Content starts

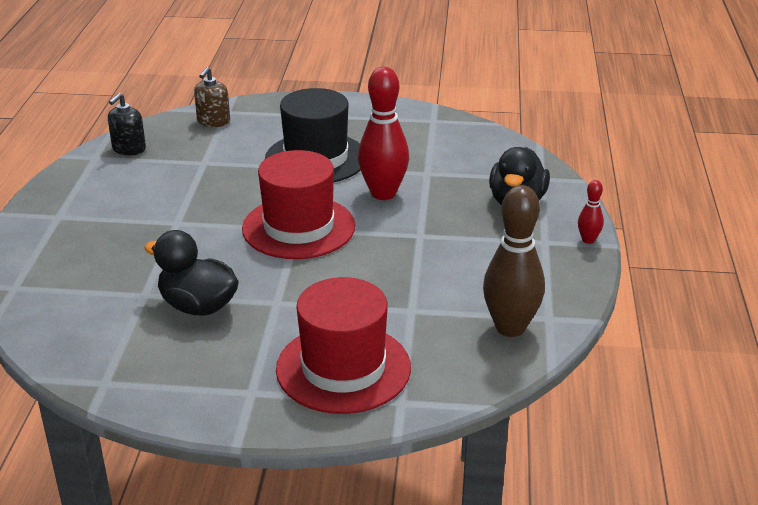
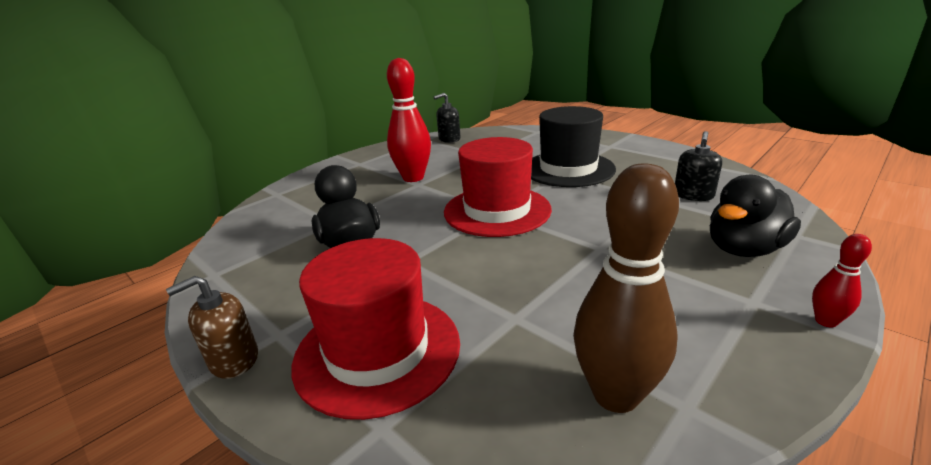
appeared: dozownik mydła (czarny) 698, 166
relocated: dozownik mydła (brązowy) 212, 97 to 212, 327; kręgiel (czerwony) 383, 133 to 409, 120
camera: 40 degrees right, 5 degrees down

Content ends

* [Activity]:
All that should be returned is the run of lines from the one with "relocated: dozownik mydła" to the last line of the material above, copied exactly.

* [Solution for this exercise]:
relocated: dozownik mydła (brązowy) 212, 97 to 212, 327; kręgiel (czerwony) 383, 133 to 409, 120
camera: 40 degrees right, 5 degrees down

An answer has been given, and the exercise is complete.